*TASK DIRECTIONS*. Copy out the lines below that hold the word "shoe".

*Data entries*.
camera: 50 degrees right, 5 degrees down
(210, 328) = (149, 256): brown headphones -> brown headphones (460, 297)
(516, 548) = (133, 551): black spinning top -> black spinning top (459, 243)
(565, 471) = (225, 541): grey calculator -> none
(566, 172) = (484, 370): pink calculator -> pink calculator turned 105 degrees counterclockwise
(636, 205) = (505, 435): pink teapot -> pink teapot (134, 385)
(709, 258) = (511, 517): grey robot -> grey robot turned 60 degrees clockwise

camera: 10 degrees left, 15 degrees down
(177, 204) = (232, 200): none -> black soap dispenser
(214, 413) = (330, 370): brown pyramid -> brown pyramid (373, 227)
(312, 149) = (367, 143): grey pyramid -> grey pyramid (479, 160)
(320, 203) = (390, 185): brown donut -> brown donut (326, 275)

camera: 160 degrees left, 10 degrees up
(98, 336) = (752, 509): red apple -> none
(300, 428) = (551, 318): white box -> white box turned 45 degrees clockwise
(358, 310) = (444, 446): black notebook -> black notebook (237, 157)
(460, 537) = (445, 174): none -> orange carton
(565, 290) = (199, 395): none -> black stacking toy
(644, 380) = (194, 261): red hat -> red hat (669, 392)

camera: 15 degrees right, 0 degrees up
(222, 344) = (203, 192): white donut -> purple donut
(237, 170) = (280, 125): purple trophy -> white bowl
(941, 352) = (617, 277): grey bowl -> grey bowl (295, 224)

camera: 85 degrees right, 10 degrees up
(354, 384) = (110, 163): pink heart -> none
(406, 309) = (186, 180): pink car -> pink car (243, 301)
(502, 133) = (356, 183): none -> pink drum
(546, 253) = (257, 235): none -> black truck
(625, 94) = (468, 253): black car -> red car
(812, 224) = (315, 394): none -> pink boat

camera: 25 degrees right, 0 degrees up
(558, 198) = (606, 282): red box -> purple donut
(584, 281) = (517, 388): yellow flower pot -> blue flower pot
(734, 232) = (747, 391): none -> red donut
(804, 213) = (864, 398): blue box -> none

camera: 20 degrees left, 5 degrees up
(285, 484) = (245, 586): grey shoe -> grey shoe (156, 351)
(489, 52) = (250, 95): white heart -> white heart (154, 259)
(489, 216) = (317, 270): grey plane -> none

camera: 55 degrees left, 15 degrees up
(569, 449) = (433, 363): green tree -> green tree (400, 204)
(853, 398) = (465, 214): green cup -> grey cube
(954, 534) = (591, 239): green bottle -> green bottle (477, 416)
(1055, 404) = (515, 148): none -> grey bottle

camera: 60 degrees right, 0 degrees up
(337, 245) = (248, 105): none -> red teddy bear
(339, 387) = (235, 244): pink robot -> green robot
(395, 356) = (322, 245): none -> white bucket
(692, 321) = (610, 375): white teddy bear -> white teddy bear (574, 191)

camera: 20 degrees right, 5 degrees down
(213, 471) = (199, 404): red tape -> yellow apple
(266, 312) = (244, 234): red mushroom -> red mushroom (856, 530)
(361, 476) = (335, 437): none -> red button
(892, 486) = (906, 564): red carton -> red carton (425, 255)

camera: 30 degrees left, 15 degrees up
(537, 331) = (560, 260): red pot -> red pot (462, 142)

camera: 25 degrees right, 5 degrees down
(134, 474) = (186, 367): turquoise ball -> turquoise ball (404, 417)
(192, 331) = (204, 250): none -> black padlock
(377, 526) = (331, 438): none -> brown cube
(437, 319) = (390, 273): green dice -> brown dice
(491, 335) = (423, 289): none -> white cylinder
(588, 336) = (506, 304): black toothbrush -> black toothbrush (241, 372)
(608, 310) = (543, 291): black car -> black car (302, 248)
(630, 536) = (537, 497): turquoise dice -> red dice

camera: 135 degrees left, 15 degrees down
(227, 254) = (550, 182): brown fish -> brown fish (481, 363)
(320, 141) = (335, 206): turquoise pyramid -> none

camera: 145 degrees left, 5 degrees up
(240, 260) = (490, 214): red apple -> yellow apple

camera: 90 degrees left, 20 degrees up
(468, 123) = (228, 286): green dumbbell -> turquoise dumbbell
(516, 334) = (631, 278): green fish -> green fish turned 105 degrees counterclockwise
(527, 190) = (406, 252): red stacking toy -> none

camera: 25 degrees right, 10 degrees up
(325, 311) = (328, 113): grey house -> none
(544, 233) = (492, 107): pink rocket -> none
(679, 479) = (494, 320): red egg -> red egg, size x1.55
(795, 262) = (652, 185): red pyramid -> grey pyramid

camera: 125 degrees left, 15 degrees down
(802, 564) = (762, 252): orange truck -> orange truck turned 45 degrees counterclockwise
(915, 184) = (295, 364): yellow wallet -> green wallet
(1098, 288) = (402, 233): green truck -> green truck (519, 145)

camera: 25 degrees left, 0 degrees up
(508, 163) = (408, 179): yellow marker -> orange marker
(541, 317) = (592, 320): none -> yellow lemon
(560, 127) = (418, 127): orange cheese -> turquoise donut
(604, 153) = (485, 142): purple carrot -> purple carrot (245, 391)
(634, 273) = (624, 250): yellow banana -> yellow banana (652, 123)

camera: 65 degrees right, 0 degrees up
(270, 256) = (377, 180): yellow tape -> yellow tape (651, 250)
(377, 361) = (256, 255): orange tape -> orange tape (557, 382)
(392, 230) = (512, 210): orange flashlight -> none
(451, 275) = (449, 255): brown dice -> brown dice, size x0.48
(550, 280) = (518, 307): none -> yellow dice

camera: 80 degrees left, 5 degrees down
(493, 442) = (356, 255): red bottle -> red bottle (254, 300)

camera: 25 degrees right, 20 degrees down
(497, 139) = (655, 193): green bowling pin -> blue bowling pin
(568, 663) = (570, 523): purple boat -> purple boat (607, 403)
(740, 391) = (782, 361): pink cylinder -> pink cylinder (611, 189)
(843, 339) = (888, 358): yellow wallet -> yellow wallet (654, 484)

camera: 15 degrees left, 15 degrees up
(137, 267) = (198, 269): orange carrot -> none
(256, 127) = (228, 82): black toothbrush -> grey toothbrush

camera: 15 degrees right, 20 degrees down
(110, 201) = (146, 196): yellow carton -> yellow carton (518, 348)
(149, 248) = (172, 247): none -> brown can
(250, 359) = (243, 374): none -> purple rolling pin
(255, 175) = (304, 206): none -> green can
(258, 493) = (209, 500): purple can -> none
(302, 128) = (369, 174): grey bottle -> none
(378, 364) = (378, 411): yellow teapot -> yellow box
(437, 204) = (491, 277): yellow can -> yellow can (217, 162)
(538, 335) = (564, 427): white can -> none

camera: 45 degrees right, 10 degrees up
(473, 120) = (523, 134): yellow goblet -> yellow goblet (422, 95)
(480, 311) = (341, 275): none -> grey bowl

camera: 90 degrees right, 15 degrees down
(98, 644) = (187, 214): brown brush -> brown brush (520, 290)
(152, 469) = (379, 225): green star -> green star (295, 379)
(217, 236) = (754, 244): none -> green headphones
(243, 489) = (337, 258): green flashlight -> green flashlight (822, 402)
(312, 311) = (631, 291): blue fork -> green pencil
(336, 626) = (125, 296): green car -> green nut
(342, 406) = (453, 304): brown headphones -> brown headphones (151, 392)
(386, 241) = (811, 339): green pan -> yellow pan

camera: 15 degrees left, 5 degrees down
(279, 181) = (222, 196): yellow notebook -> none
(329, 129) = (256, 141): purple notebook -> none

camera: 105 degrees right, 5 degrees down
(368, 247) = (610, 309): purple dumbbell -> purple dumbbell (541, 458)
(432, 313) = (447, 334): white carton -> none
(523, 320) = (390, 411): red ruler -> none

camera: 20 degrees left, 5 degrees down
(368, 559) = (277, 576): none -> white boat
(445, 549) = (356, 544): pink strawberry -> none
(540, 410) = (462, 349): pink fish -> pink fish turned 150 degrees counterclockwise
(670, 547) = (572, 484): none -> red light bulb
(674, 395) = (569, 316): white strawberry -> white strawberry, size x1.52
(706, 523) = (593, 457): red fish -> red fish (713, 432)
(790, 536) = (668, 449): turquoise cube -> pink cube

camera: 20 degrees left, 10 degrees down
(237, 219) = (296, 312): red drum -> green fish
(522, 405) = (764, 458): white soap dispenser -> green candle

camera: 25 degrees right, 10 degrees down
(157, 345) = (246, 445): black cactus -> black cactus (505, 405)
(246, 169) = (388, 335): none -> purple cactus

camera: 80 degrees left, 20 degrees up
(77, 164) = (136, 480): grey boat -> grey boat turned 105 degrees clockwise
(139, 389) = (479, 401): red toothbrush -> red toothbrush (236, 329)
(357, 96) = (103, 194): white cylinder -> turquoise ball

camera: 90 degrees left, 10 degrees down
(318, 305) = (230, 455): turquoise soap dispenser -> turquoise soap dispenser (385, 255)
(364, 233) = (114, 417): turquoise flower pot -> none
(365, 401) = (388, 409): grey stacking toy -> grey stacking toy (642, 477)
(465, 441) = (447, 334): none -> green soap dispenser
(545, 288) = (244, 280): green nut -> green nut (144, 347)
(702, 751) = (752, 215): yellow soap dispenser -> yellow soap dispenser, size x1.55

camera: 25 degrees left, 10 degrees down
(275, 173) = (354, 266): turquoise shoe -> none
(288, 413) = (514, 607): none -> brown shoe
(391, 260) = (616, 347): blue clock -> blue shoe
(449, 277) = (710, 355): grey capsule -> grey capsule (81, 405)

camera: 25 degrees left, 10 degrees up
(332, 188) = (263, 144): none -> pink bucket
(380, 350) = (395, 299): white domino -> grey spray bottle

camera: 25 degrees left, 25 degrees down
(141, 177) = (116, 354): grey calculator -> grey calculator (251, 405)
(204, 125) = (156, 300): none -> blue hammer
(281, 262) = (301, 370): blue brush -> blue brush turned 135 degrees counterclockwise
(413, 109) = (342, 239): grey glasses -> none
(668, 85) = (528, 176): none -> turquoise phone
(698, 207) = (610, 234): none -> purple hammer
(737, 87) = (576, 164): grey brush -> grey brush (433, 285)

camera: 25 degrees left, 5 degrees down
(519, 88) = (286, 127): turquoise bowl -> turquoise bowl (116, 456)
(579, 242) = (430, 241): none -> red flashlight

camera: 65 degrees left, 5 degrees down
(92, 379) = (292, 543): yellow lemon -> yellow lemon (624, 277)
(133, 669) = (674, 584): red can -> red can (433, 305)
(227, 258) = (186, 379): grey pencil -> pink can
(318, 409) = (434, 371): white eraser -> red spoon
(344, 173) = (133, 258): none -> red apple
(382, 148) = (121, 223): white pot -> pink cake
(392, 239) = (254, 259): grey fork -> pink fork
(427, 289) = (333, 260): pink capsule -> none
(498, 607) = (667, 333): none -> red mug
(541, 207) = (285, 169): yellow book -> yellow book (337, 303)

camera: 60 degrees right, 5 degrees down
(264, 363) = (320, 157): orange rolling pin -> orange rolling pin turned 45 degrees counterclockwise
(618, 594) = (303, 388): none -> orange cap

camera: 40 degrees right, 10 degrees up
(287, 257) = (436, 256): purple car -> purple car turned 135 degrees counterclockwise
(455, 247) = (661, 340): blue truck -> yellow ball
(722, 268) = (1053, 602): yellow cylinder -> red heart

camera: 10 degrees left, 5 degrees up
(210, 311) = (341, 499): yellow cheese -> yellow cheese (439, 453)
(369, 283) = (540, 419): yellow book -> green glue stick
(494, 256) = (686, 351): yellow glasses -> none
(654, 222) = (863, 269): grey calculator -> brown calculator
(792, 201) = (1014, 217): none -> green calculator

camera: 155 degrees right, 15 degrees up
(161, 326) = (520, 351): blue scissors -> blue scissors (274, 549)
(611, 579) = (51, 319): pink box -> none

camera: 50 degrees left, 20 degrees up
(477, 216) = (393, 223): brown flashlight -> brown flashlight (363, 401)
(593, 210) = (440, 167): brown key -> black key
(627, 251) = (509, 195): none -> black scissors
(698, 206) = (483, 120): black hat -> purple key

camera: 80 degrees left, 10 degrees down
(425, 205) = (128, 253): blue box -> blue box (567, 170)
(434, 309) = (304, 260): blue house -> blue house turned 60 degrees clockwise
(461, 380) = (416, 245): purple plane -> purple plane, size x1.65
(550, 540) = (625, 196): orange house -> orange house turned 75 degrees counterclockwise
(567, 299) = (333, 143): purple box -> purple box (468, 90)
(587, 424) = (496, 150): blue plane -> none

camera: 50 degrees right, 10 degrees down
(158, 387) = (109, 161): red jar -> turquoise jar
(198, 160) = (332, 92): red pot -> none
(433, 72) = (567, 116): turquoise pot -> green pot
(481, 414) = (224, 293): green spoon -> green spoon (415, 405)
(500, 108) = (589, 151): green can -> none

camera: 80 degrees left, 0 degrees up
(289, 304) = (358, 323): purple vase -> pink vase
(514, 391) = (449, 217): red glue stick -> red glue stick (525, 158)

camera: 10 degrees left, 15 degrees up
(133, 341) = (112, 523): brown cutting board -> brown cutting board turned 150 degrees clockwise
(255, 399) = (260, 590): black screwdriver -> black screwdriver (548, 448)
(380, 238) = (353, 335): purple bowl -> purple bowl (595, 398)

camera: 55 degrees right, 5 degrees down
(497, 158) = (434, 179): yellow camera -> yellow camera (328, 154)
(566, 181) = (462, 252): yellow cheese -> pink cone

*COMPLETED TASK*.
(285, 484) = (245, 586): grey shoe -> grey shoe (156, 351)
(275, 173) = (354, 266): turquoise shoe -> none
(288, 413) = (514, 607): none -> brown shoe
(391, 260) = (616, 347): blue clock -> blue shoe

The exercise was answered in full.